DATA EXCERPT:

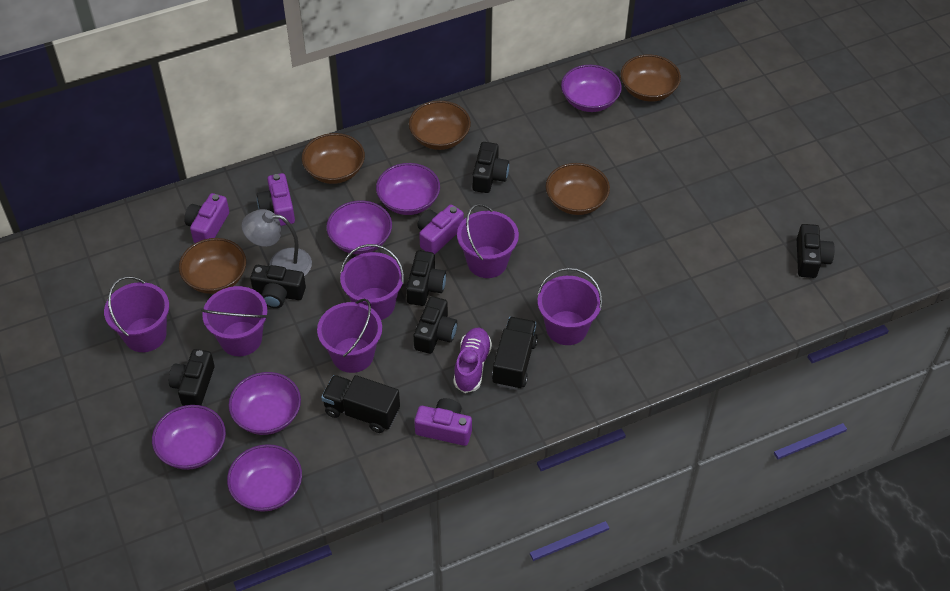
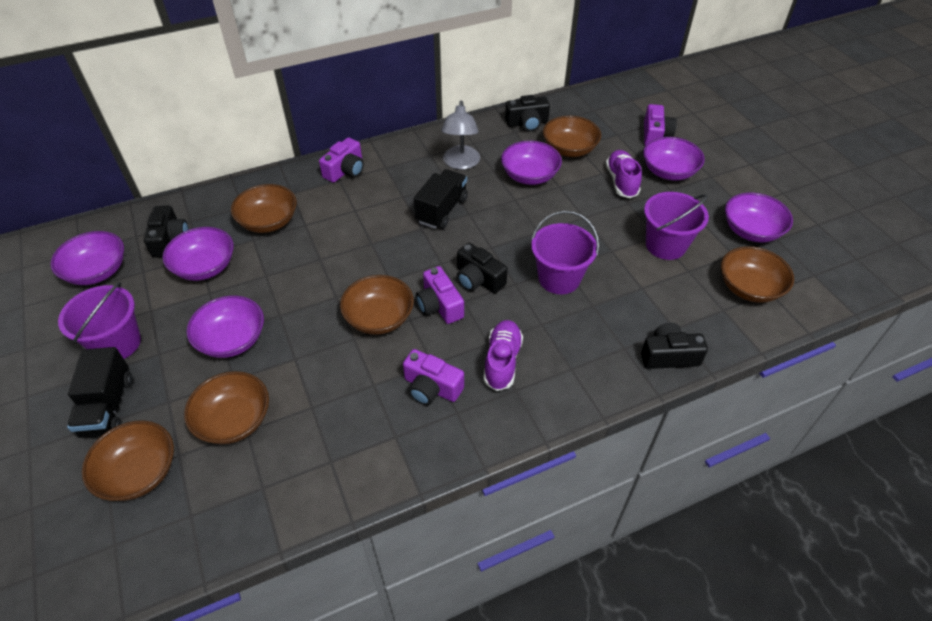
black camera: 6 -> 4
brown bowl: 5 -> 6
purple bucket: 6 -> 3
purple shoe: 1 -> 2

PROBLEM DESCRIPTION: Reproduce the data word for word; no pictures.

RESPONSE BOX:
black camera: 6 -> 4
brown bowl: 5 -> 6
purple bucket: 6 -> 3
purple shoe: 1 -> 2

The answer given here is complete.